** GIVEN RECORDS follows **

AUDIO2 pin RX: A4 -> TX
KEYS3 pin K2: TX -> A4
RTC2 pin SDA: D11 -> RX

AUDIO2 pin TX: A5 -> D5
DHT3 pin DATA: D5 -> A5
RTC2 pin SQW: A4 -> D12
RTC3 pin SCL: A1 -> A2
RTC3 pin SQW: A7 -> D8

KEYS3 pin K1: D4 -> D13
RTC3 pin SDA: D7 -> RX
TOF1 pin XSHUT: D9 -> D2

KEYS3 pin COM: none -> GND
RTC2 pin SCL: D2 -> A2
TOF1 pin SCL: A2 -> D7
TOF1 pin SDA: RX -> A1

** End of GIVEN RECORDS **

Find "KEYS3 pin COM: none -> GND" in the data above, then repeat that line and all lines after it exactly, ending with the final line.

KEYS3 pin COM: none -> GND
RTC2 pin SCL: D2 -> A2
TOF1 pin SCL: A2 -> D7
TOF1 pin SDA: RX -> A1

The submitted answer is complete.